*** The data ***

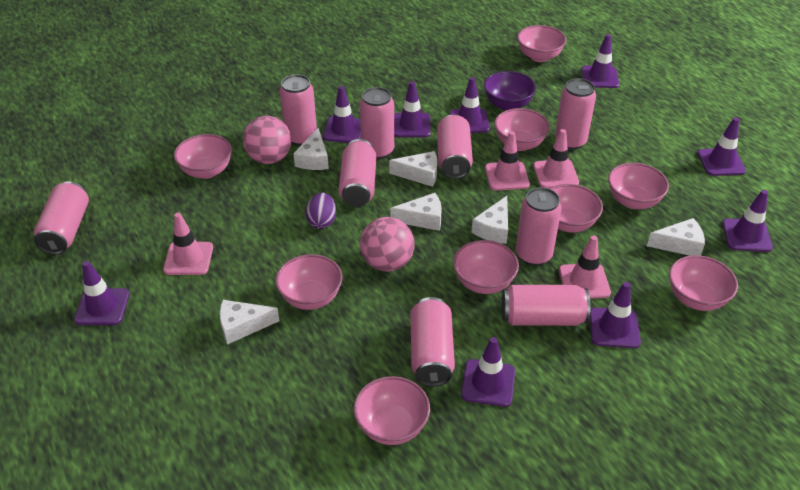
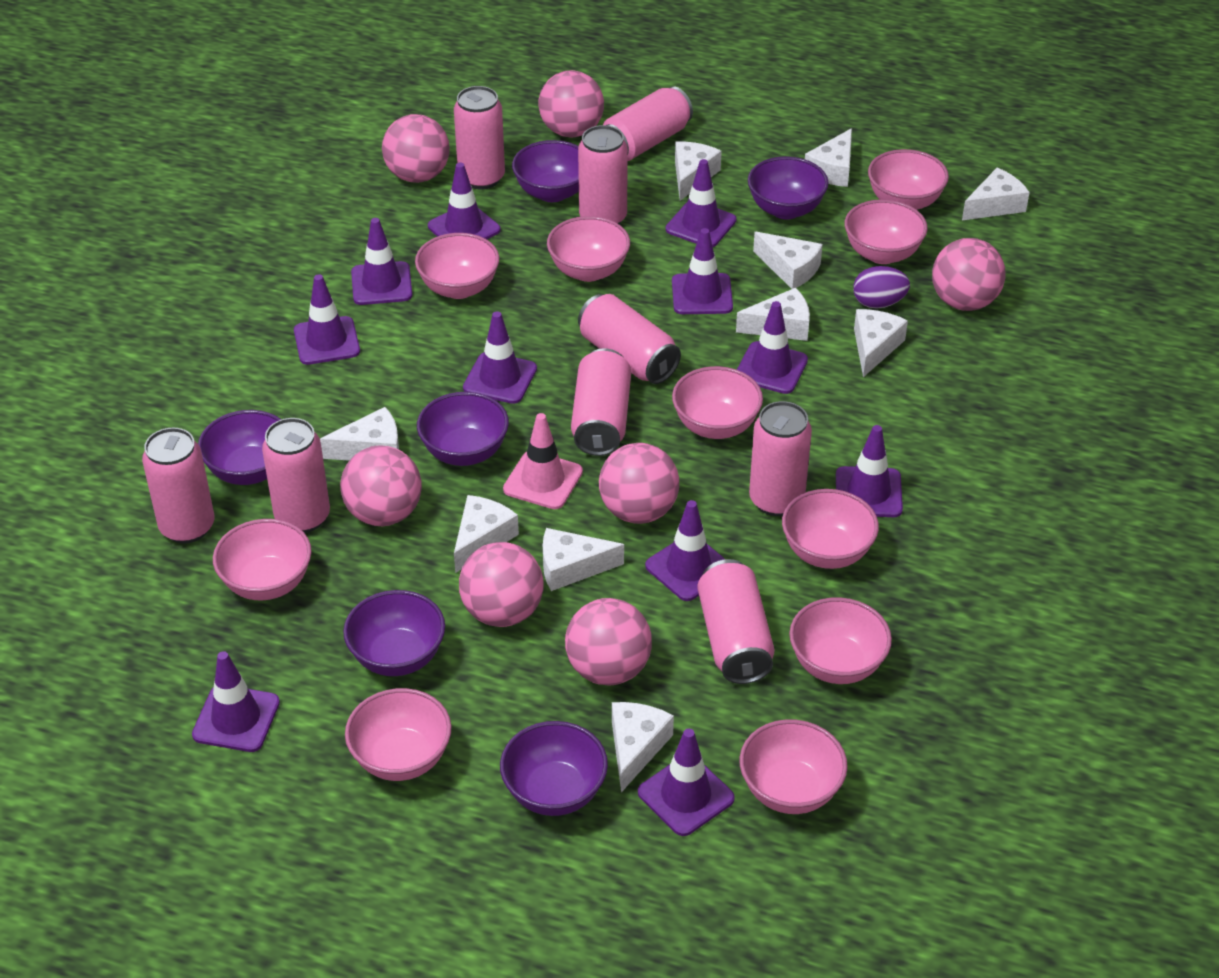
pink ball: 2 -> 7
pink bowl: 9 -> 10
pink traffic cone: 4 -> 1
purple bowl: 1 -> 6
purple traffic cone: 9 -> 11
white cheese: 6 -> 10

*** End of The data ***

_Exercise directions:_ The pictures stay out; everything else in the records above must be repeated exactly.

_Task solution:_
pink ball: 2 -> 7
pink bowl: 9 -> 10
pink traffic cone: 4 -> 1
purple bowl: 1 -> 6
purple traffic cone: 9 -> 11
white cheese: 6 -> 10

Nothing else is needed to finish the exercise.